▶ **WHAT YOU NEED TO DO**
Keep the text of the data exactly as it is and omit each picture from the copy.

SUPPLIED MATERIAL Start Marker

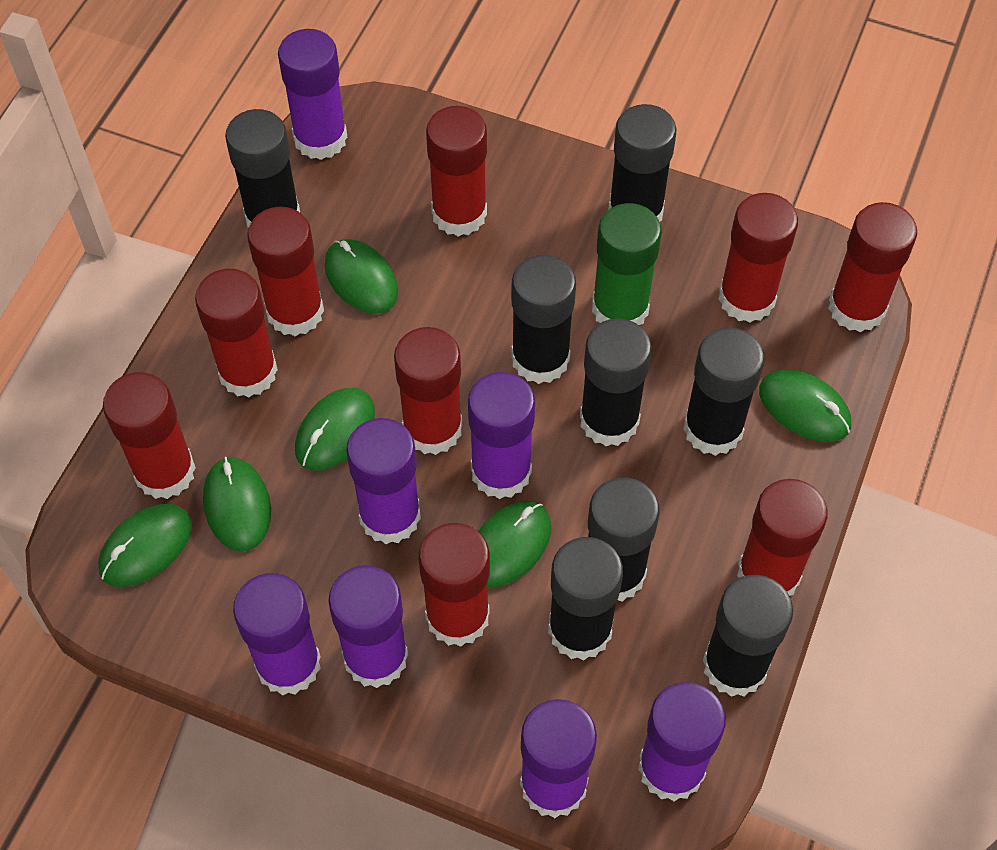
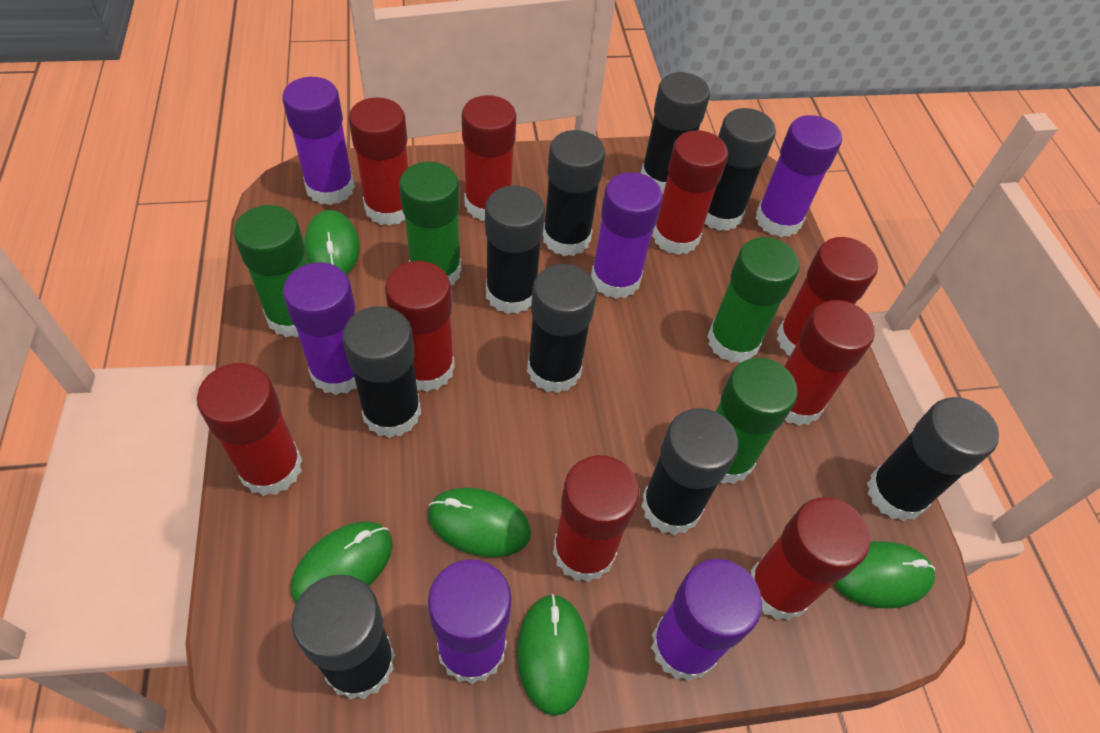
black glue stick: 8 -> 9
green glue stick: 1 -> 4
green mouse: 6 -> 5
purple glue stick: 7 -> 6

SUPPLIED MATERIAL End Marker

▶ **YOUR SOLUTION**
black glue stick: 8 -> 9
green glue stick: 1 -> 4
green mouse: 6 -> 5
purple glue stick: 7 -> 6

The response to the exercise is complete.